## EXERCISE OBJECTIVE:
Every line in the records below between the one holding "red_neninin <771 225>" and the one holding "orange_nonononax <280 330>", inclusive, is to be set down exactly; all other lines are to be left out.

[Object tracking records]

=-=-=

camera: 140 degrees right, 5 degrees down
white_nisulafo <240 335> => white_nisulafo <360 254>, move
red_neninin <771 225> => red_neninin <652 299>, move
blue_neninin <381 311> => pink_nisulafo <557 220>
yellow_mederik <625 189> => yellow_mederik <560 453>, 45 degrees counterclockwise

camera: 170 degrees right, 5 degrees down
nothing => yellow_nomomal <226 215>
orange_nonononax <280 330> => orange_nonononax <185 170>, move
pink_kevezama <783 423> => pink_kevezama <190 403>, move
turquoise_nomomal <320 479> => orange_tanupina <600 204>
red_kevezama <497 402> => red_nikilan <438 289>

=-=-=

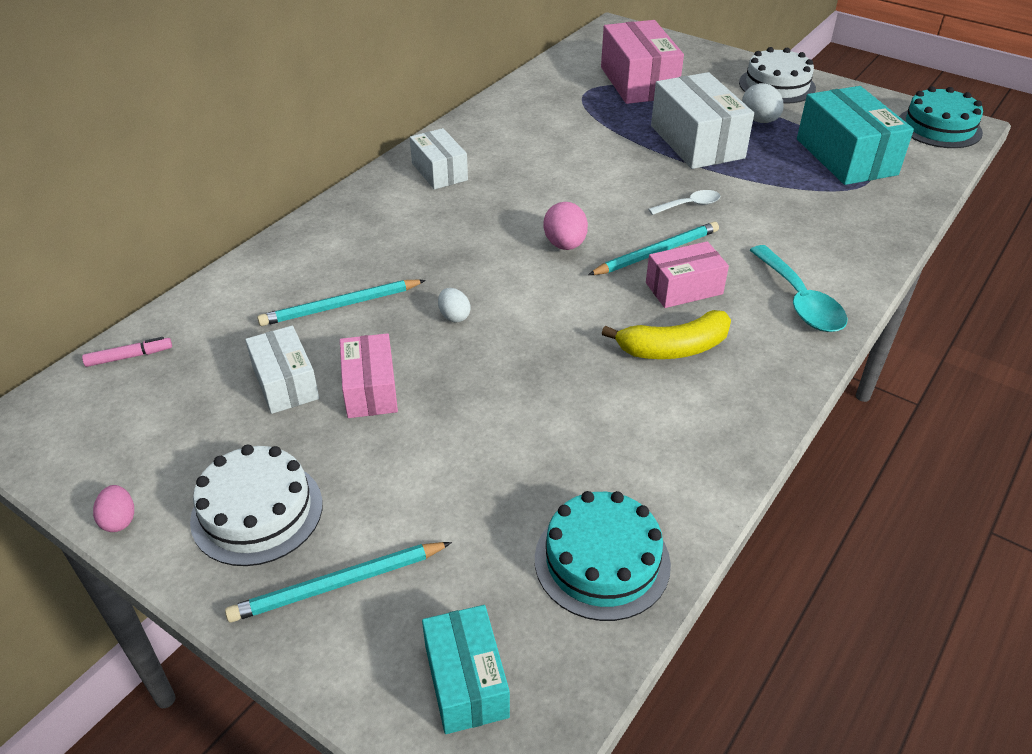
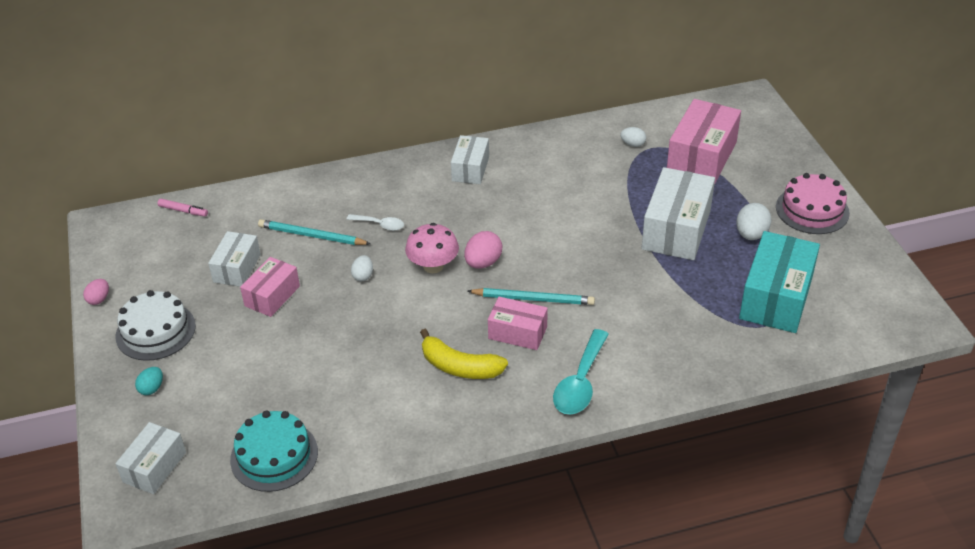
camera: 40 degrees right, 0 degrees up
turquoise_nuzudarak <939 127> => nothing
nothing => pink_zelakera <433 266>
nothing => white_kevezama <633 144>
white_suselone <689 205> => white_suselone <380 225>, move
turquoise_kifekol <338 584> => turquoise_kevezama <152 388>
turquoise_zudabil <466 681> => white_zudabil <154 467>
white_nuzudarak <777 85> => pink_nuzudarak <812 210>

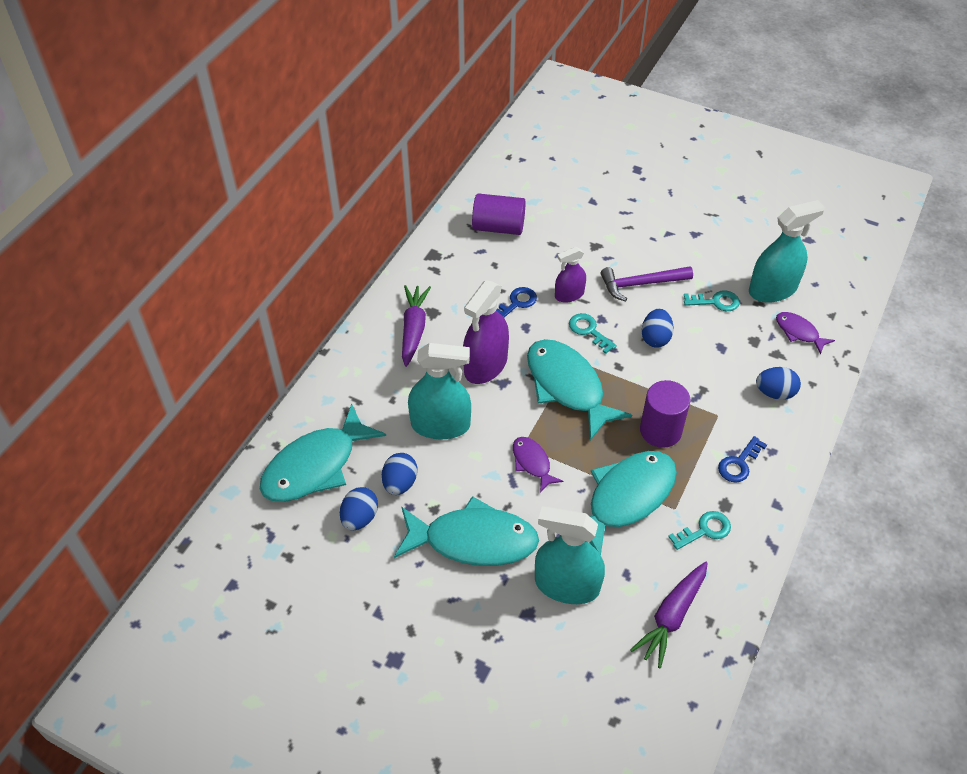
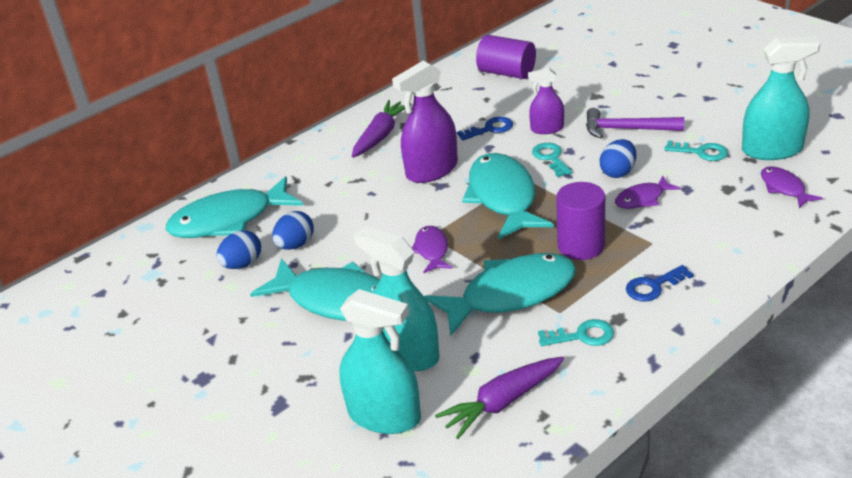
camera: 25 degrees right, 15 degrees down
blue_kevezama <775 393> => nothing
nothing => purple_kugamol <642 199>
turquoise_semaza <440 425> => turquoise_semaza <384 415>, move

=-=-=

## RESULT BELOW:
red_neninin <771 225> => red_neninin <652 299>, move
blue_neninin <381 311> => pink_nisulafo <557 220>
yellow_mederik <625 189> => yellow_mederik <560 453>, 45 degrees counterclockwise

camera: 170 degrees right, 5 degrees down
nothing => yellow_nomomal <226 215>
orange_nonononax <280 330> => orange_nonononax <185 170>, move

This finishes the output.